When you transcribe the entries, reproduce every character and exclude the images.

^^^^^^^^

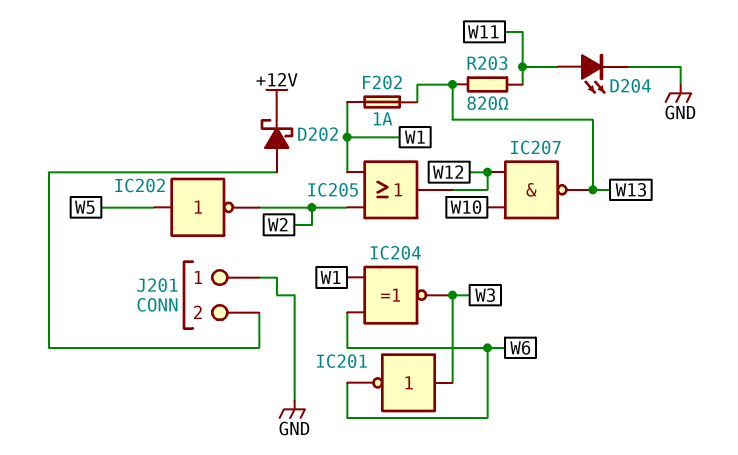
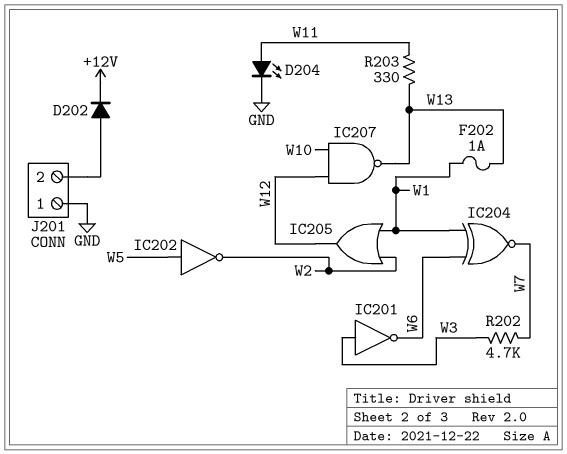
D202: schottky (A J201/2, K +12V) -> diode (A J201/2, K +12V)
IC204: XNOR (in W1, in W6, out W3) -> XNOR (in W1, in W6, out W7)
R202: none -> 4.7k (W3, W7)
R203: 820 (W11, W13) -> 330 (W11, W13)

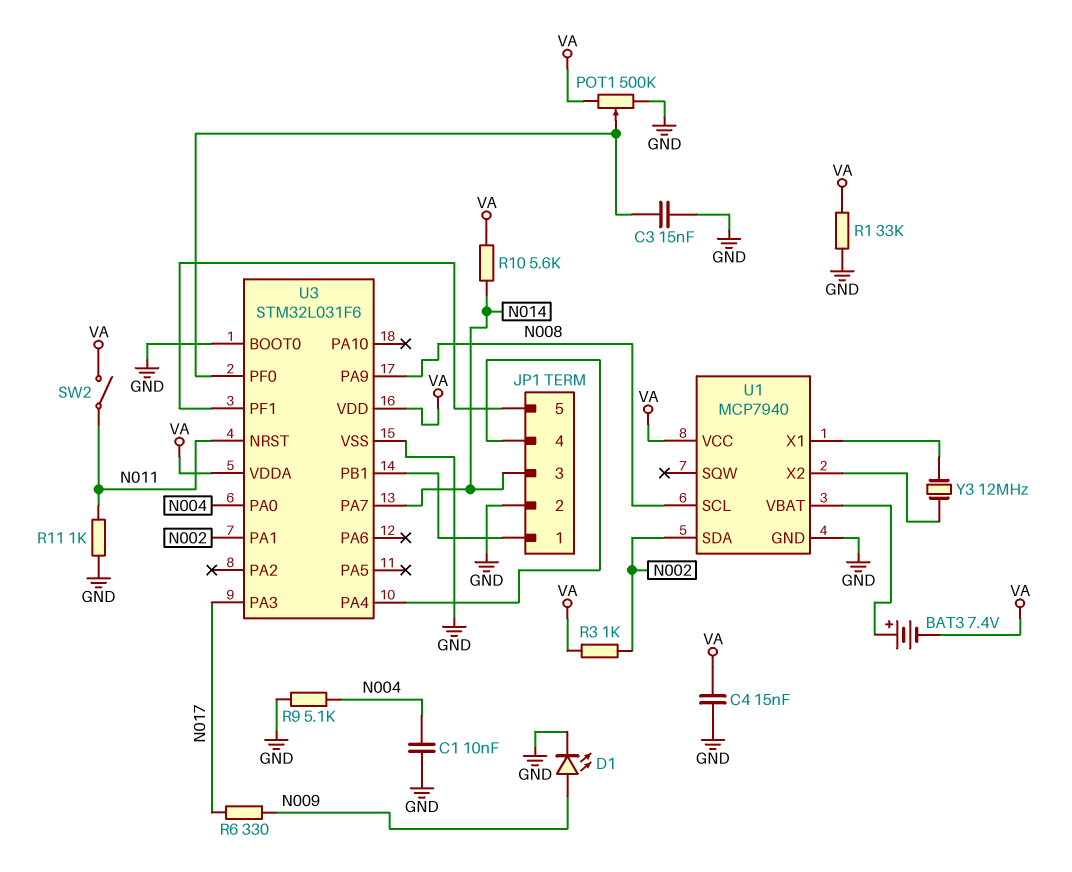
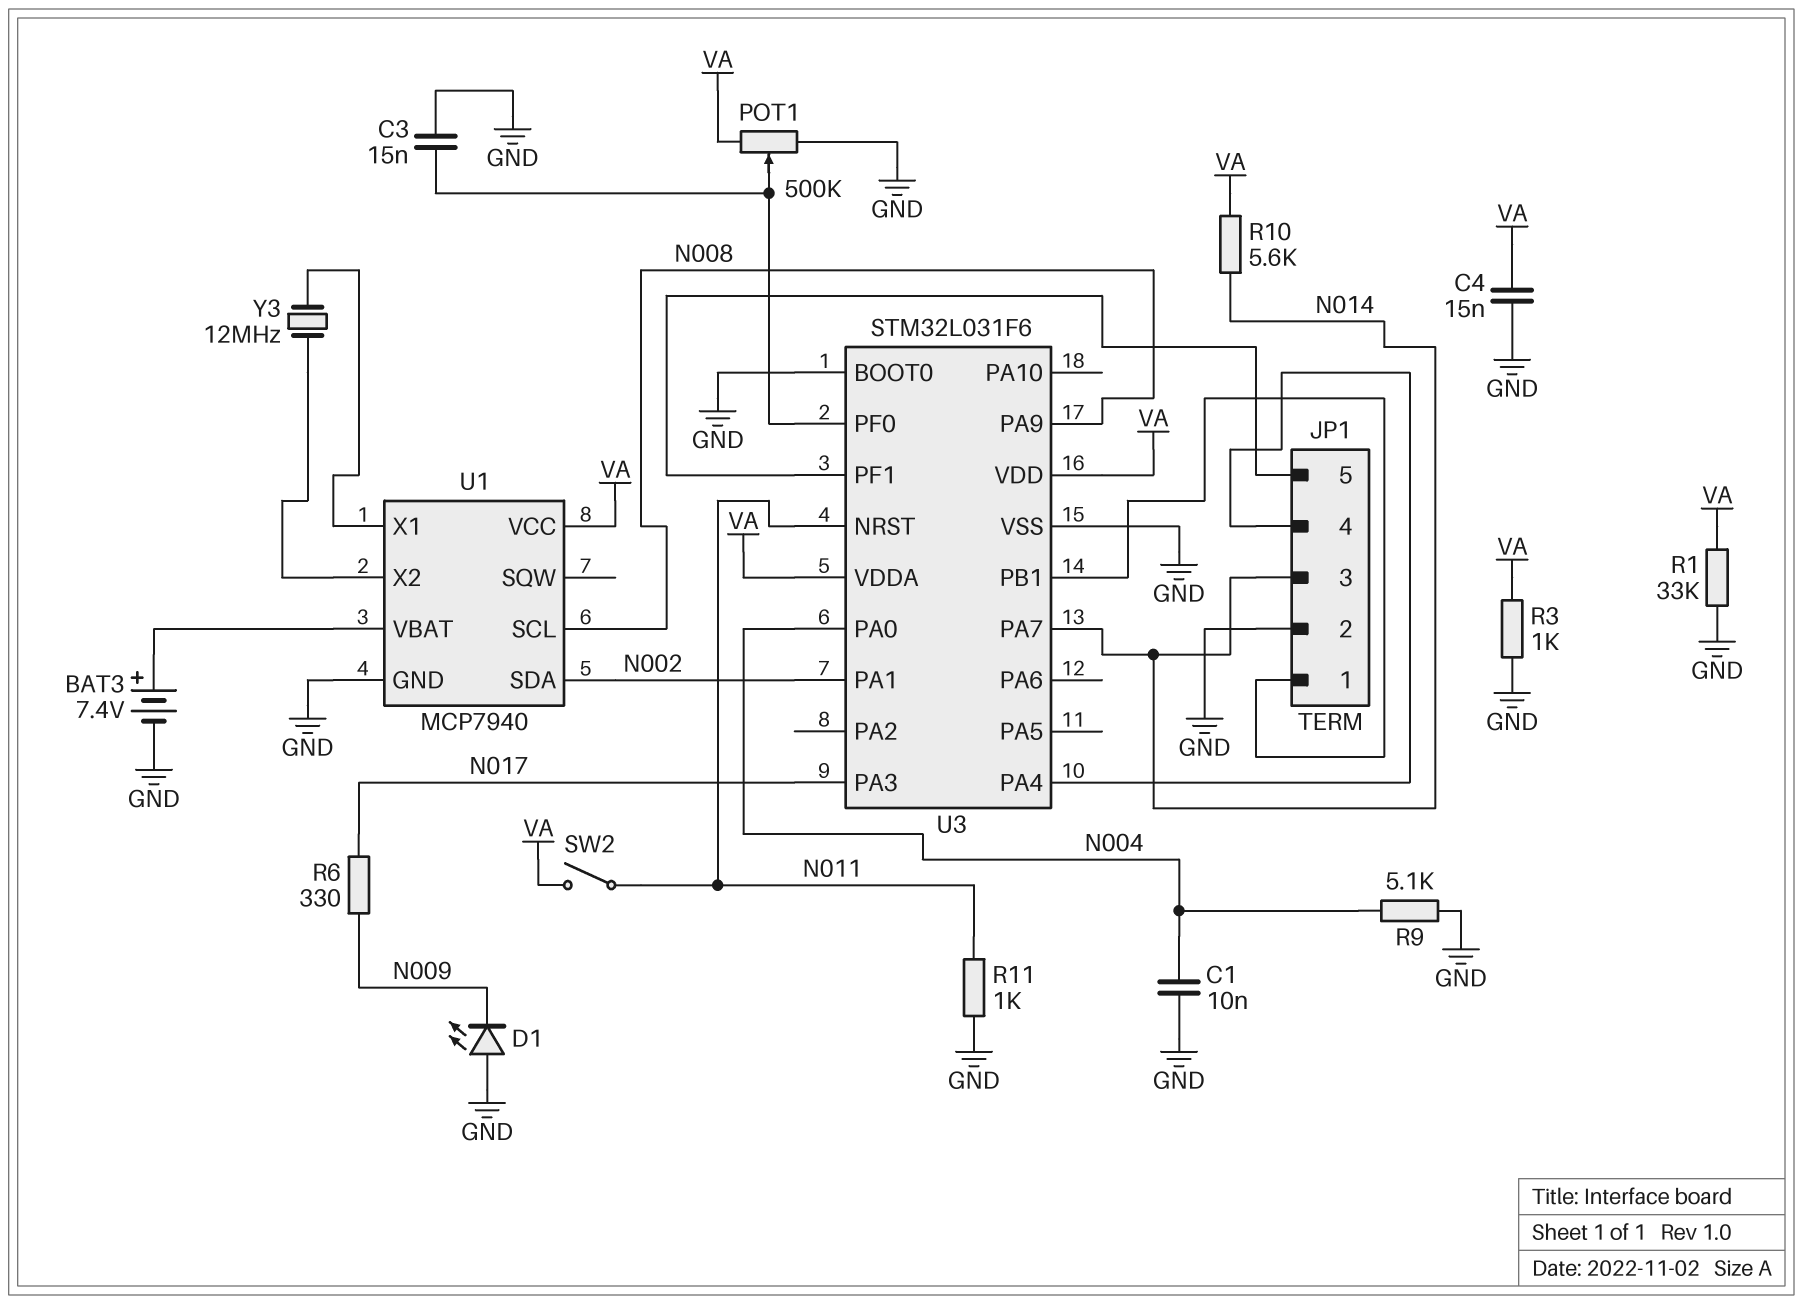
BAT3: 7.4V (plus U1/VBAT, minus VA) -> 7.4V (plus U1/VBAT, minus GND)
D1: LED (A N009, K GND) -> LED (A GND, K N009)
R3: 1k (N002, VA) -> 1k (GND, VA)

^^^^^^^^

▶ [ANSWER AREA]:
D202: schottky (A J201/2, K +12V) -> diode (A J201/2, K +12V)
IC204: XNOR (in W1, in W6, out W3) -> XNOR (in W1, in W6, out W7)
R202: none -> 4.7k (W3, W7)
R203: 820 (W11, W13) -> 330 (W11, W13)

BAT3: 7.4V (plus U1/VBAT, minus VA) -> 7.4V (plus U1/VBAT, minus GND)
D1: LED (A N009, K GND) -> LED (A GND, K N009)
R3: 1k (N002, VA) -> 1k (GND, VA)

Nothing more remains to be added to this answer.